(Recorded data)
==================================================

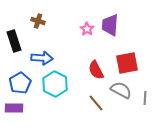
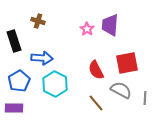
blue pentagon: moved 1 px left, 2 px up
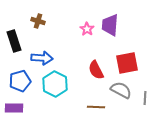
blue pentagon: moved 1 px right; rotated 15 degrees clockwise
brown line: moved 4 px down; rotated 48 degrees counterclockwise
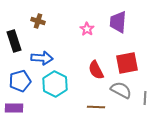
purple trapezoid: moved 8 px right, 3 px up
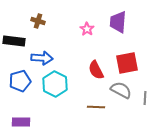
black rectangle: rotated 65 degrees counterclockwise
purple rectangle: moved 7 px right, 14 px down
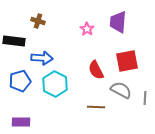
red square: moved 2 px up
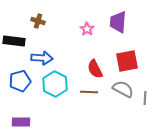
red semicircle: moved 1 px left, 1 px up
gray semicircle: moved 2 px right, 1 px up
brown line: moved 7 px left, 15 px up
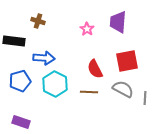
blue arrow: moved 2 px right
purple rectangle: rotated 18 degrees clockwise
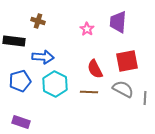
blue arrow: moved 1 px left, 1 px up
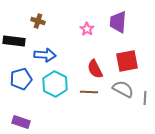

==================================================

▸ Problem to solve: Could you return every line of these entries word for word, leaving out the pictures?

▸ Written solution:
blue pentagon: moved 1 px left, 2 px up
blue pentagon: moved 1 px right; rotated 15 degrees clockwise
brown line: moved 4 px down; rotated 48 degrees counterclockwise
purple trapezoid: moved 8 px right, 3 px up
black rectangle: rotated 65 degrees counterclockwise
purple rectangle: moved 7 px right, 14 px down
red square: moved 2 px up
red semicircle: moved 1 px left, 1 px up
gray semicircle: moved 2 px right, 1 px up
brown line: moved 7 px left, 15 px up
blue arrow: moved 2 px right
purple rectangle: rotated 18 degrees clockwise
blue arrow: moved 1 px left, 1 px up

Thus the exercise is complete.